◆ **The problem**: Where a line in the listing below holds "turquoise", add it to the tally, and reply with that tally alone.

◆ **Data section**:

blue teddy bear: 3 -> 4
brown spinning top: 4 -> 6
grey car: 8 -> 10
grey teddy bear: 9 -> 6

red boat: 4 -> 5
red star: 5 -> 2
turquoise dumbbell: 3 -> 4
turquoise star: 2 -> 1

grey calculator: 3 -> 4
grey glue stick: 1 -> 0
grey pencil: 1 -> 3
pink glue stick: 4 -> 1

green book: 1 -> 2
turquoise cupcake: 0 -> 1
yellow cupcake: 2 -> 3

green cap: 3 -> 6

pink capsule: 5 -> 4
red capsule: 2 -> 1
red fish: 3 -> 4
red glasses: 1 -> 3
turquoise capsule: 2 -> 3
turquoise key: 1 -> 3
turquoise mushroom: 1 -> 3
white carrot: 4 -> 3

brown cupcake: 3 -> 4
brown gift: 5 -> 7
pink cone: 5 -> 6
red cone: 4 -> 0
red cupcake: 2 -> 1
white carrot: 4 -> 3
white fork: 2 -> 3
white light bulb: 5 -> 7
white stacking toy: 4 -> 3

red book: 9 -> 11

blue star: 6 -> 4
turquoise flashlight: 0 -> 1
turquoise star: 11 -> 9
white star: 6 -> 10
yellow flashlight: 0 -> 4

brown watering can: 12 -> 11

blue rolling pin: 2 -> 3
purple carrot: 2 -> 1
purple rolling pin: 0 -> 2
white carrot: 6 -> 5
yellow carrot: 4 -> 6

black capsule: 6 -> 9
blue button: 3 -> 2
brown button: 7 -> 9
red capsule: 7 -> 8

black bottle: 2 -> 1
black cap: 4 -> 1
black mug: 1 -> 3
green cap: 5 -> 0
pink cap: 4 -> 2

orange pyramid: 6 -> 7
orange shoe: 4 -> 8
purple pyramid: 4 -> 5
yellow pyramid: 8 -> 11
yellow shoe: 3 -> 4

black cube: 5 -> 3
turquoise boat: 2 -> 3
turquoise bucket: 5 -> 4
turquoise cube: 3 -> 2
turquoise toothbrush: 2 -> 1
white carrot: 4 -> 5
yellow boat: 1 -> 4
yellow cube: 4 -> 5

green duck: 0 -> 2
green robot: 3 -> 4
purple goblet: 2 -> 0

◆ **Reply**: 12